WORK REQUEST -> Look below for the line holding "black calculator: 1 -> 2" and the line holding "green clock: 2 -> 5". Transcribe exactly those lines and all lines between them, nothing more.

MATERIAL PROVIDED ->
══════════════════════════════

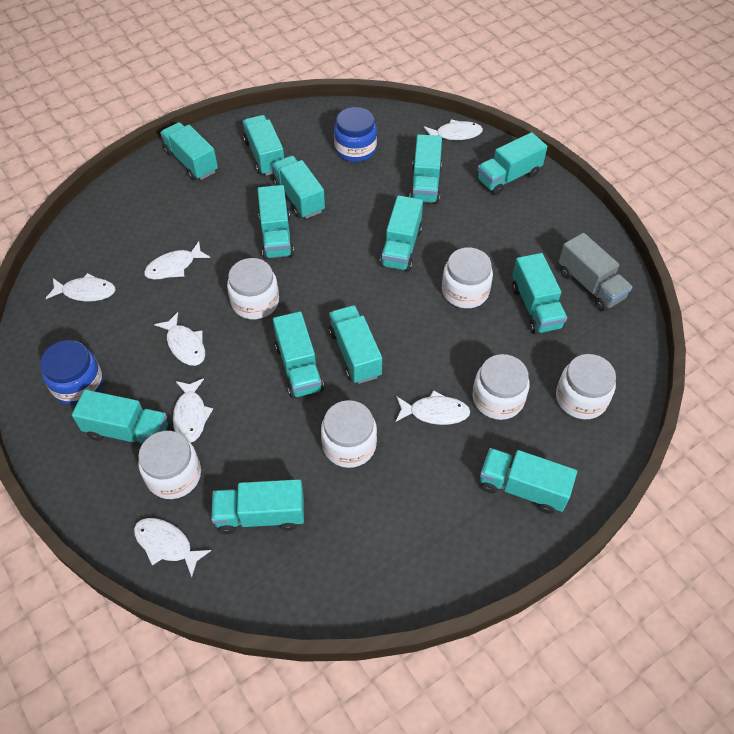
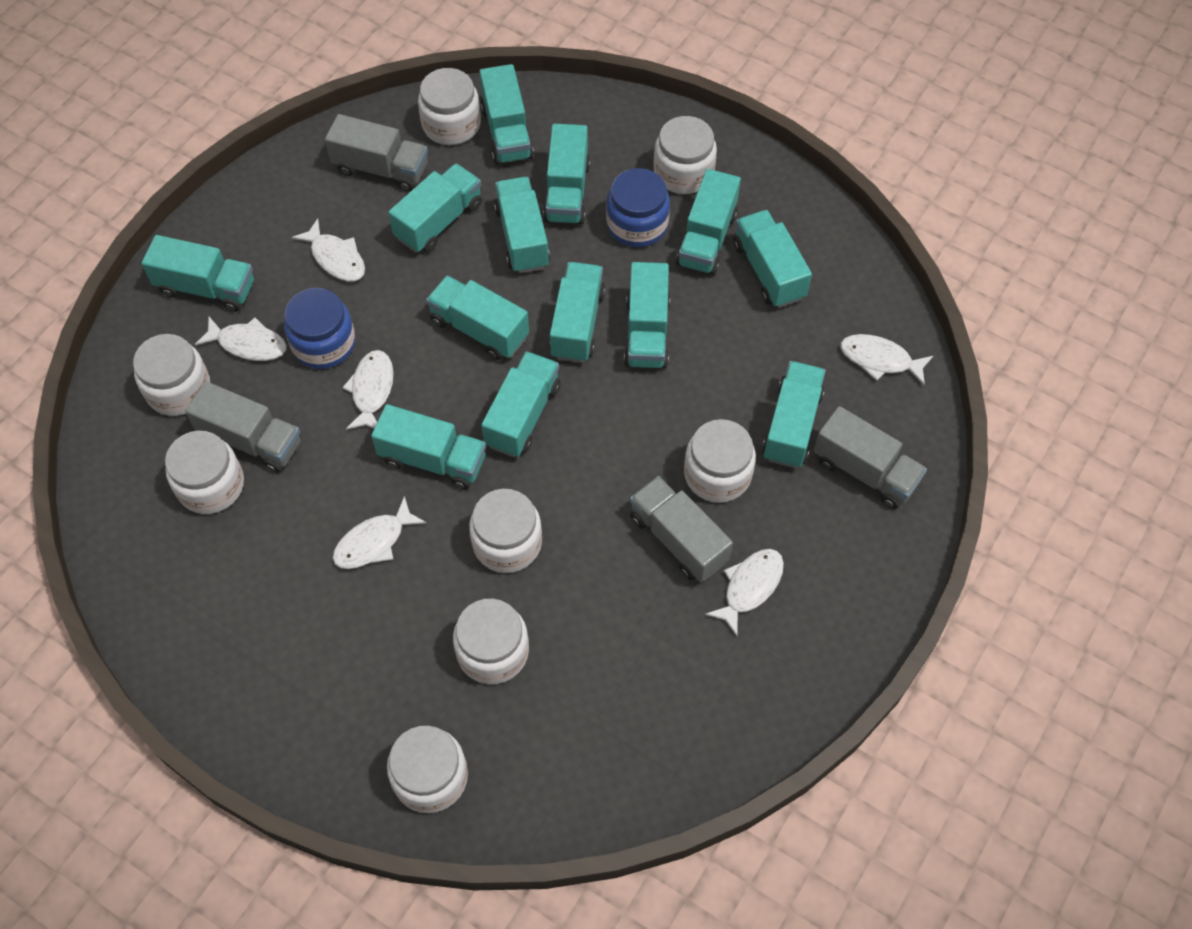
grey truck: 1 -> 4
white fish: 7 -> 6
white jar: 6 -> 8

══════════════════════════════

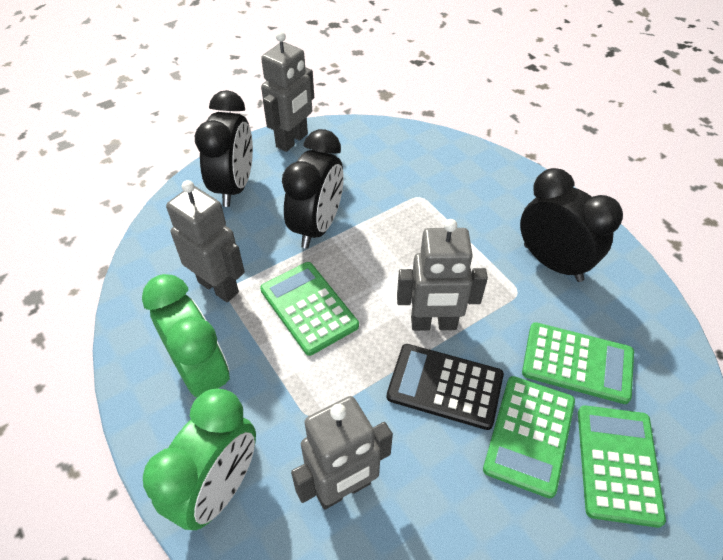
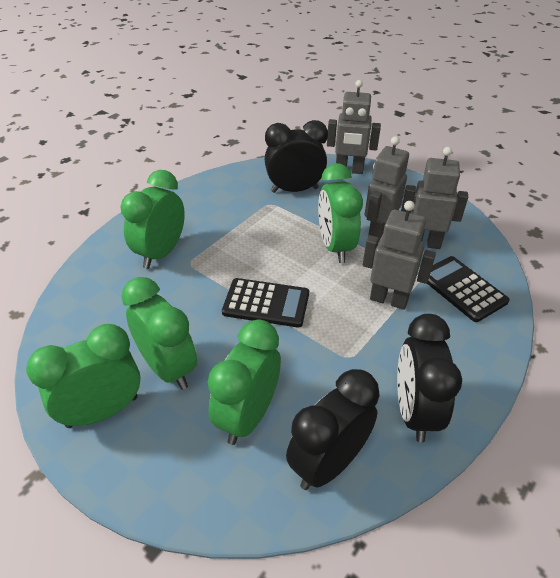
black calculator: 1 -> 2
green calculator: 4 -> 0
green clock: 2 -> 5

══════════════════════════════

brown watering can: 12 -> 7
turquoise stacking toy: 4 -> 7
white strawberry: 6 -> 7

══════════════════════════════

YOUR SOLUTION ->
black calculator: 1 -> 2
green calculator: 4 -> 0
green clock: 2 -> 5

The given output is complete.